▶ [Try it]:
Please print exactly the line containing "(339, 158) = (239, 340): none" and every line after it to the end of the records below, and nothing more.
BEGIN Working data
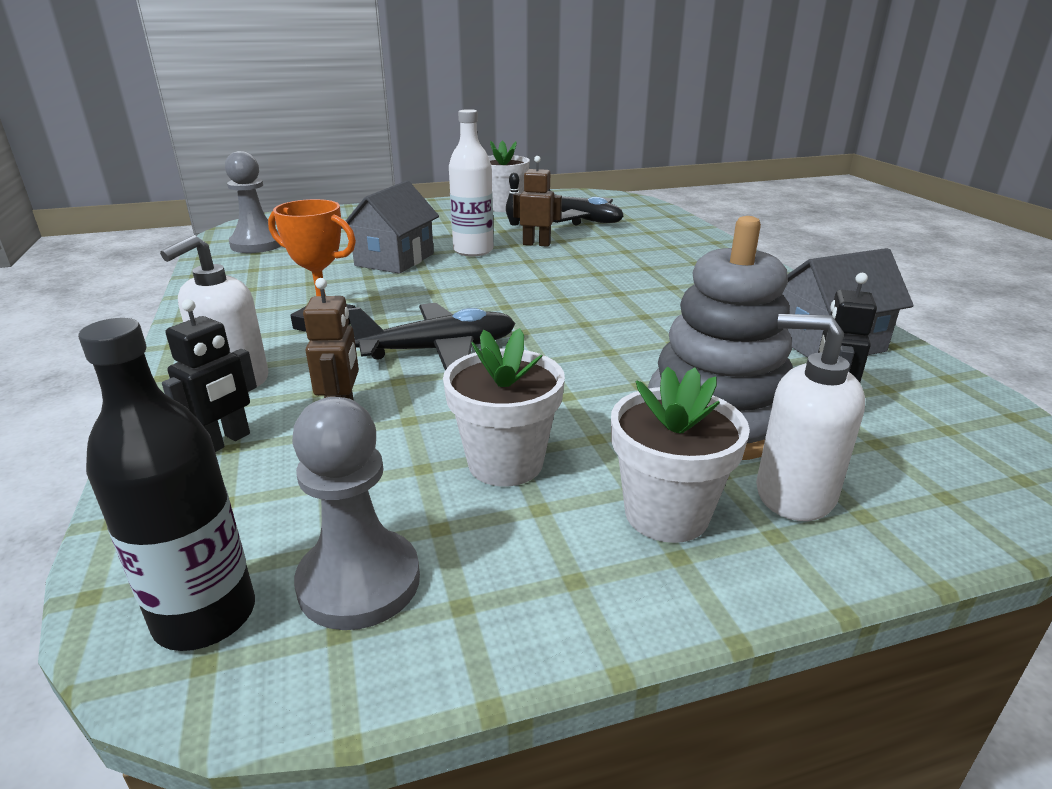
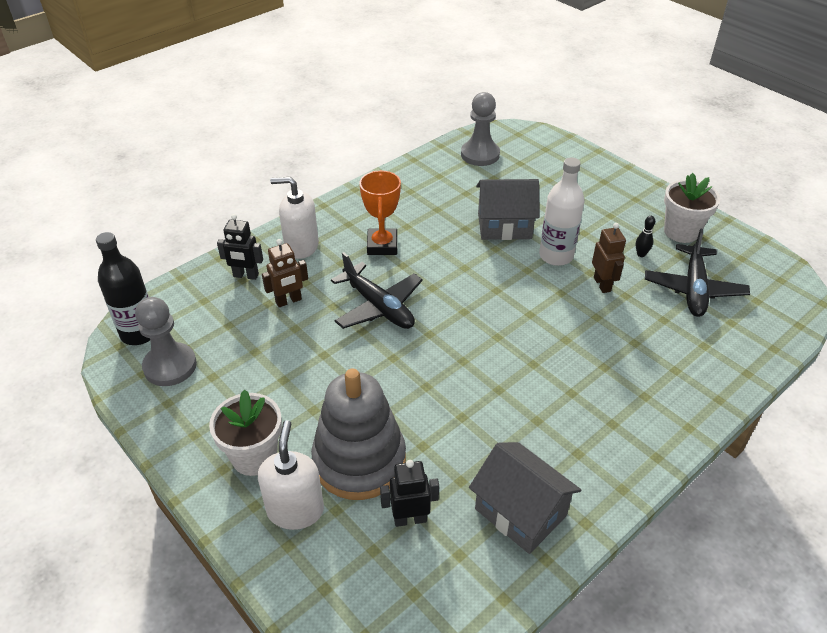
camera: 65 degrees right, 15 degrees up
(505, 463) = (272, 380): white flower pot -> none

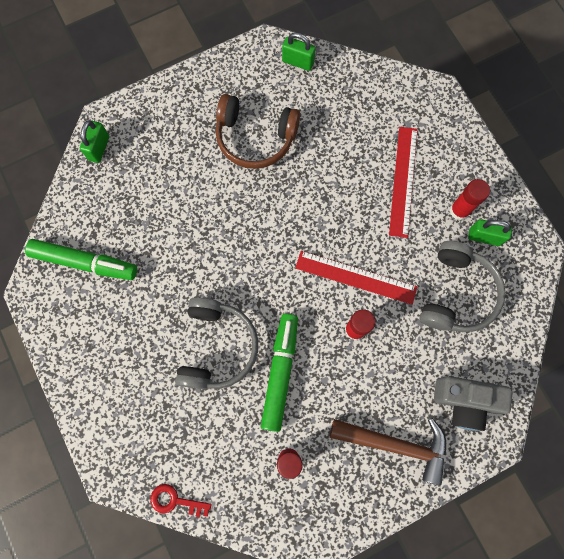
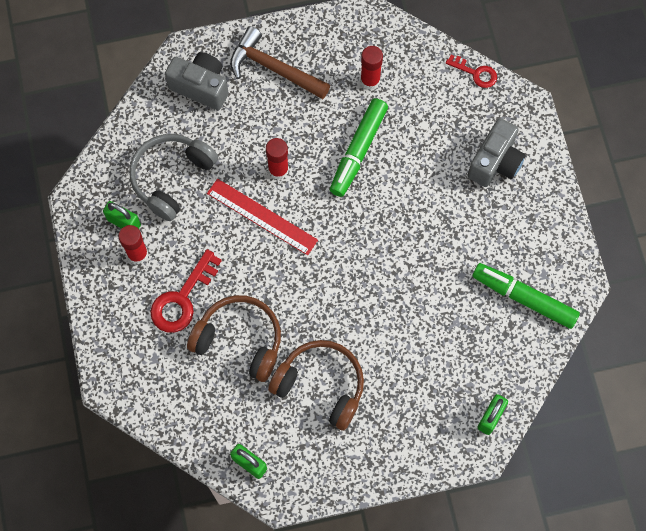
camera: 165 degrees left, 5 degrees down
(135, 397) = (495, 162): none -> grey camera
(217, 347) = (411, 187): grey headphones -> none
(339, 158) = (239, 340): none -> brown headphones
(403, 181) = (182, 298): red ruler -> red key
END Working data
▶ [Response]:
(339, 158) = (239, 340): none -> brown headphones
(403, 181) = (182, 298): red ruler -> red key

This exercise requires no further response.